** Task objective **
Pull each line containing "pink" out of the data and copy it.
▬▬▬
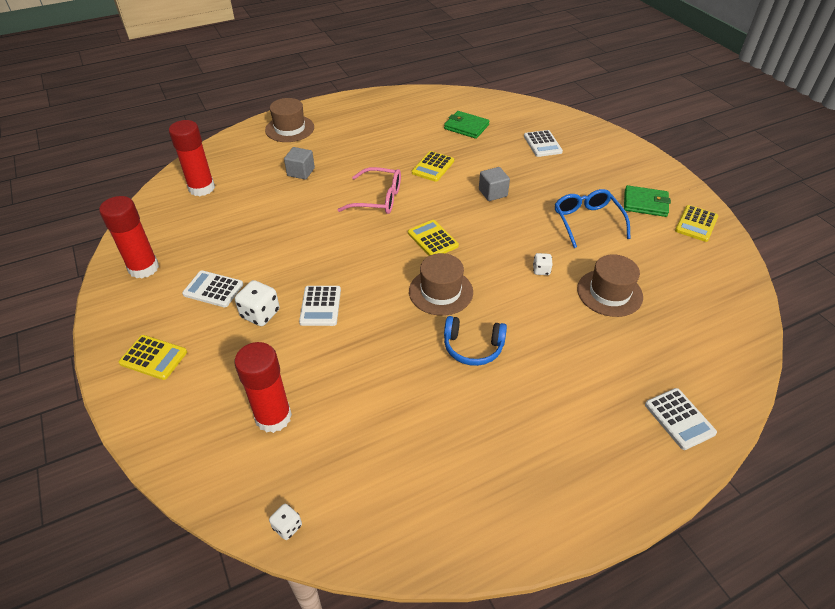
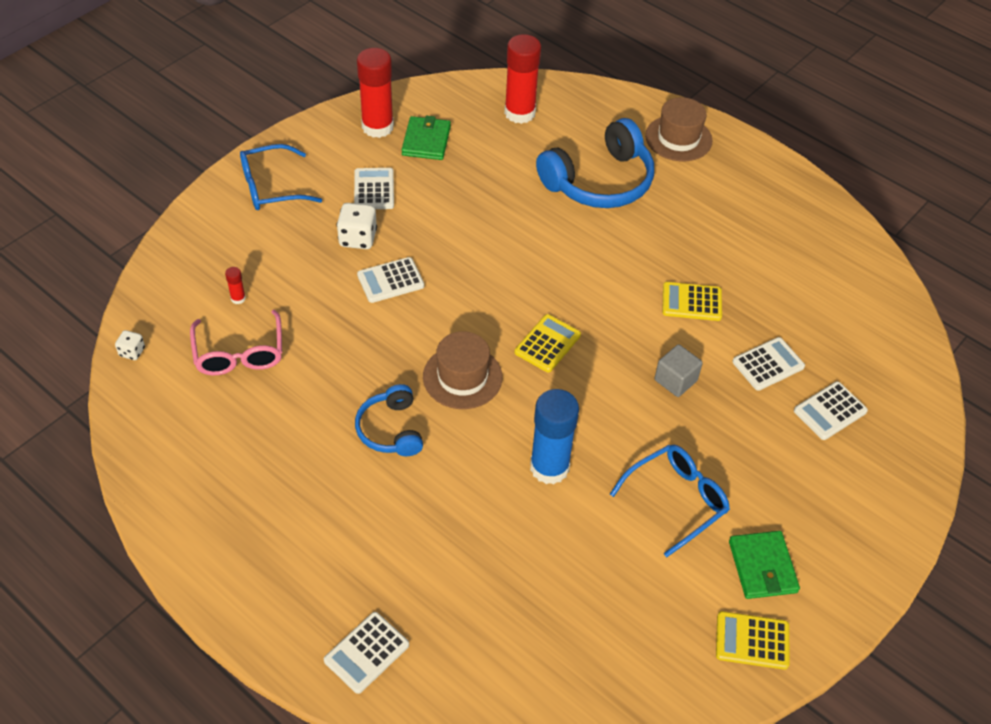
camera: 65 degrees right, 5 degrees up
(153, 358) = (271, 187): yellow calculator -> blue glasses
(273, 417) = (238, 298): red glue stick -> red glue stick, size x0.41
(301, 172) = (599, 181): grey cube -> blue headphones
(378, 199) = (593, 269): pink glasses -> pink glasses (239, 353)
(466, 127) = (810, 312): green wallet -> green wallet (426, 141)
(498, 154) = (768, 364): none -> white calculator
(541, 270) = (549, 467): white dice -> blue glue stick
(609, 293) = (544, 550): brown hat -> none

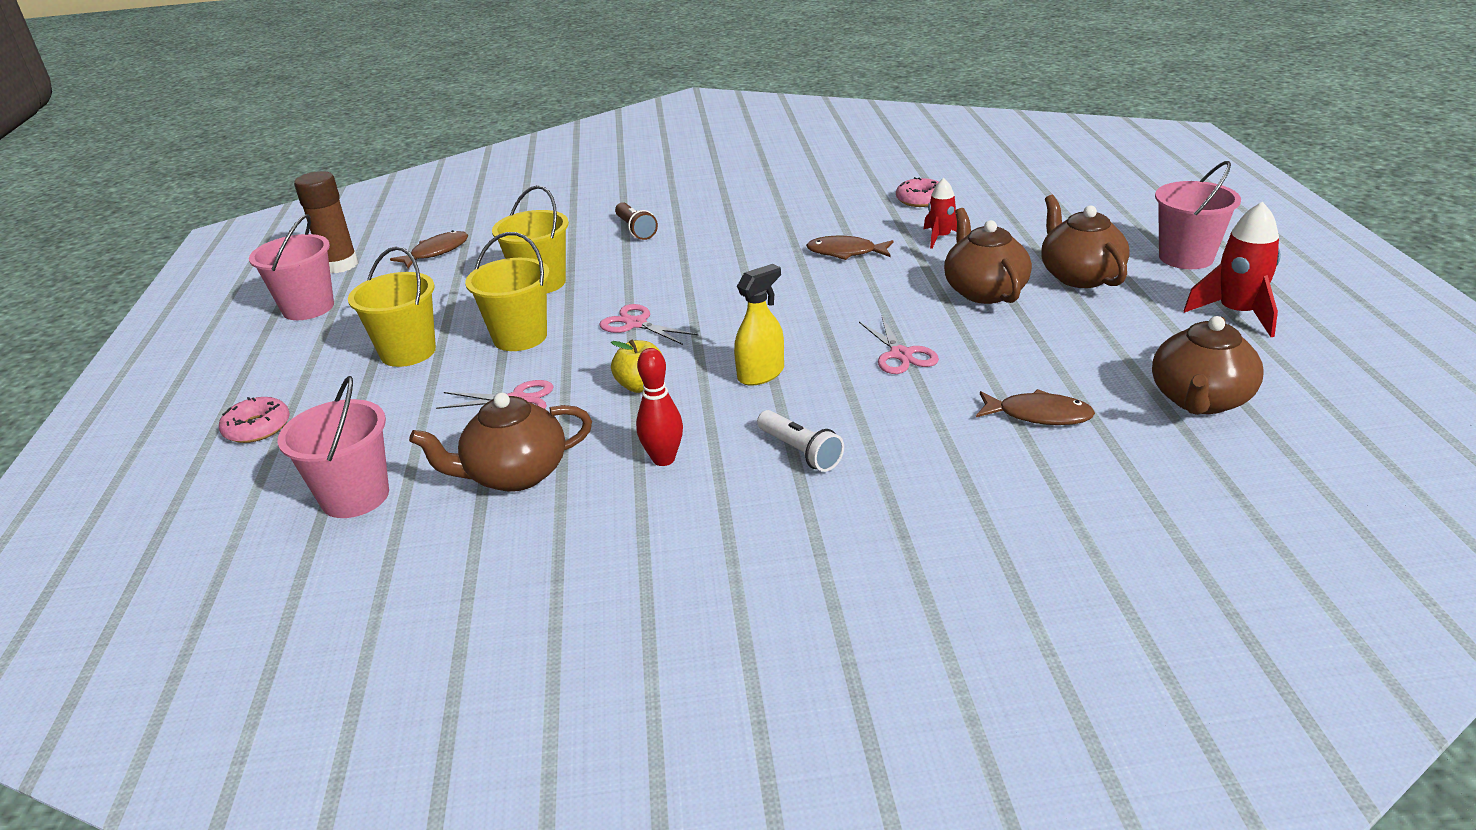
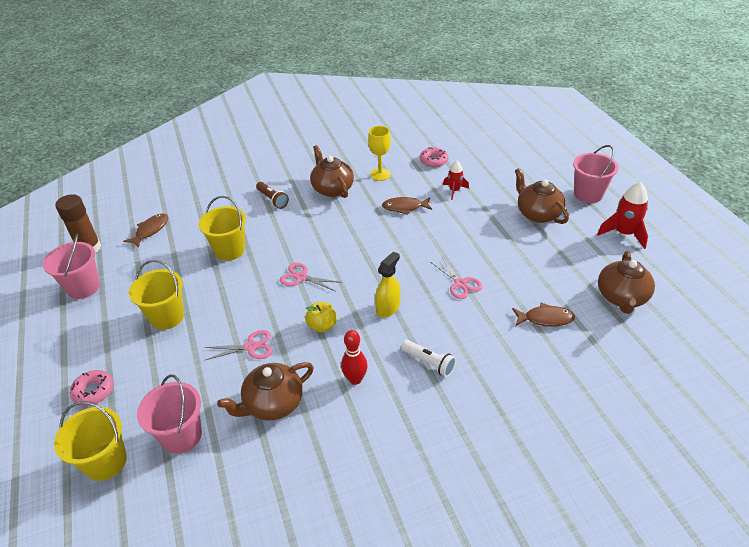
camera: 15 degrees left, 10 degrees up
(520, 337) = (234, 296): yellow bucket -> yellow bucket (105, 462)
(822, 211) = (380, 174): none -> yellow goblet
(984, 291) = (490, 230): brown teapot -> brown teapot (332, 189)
▬▬▬
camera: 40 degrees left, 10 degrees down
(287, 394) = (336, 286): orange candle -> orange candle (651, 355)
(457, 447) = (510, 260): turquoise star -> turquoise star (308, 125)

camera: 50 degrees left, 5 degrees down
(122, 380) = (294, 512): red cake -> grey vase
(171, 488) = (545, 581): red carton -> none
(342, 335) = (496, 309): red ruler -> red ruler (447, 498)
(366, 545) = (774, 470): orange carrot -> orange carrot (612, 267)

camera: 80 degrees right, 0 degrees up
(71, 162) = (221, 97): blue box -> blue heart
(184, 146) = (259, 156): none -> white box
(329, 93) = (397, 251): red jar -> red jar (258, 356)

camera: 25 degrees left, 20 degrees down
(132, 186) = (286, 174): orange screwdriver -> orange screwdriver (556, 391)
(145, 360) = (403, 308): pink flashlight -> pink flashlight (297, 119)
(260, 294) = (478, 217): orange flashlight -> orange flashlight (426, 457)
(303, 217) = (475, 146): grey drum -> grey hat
▬▬▬
** Response **
(378, 199) = (593, 269): pink glasses -> pink glasses (239, 353)
(145, 360) = (403, 308): pink flashlight -> pink flashlight (297, 119)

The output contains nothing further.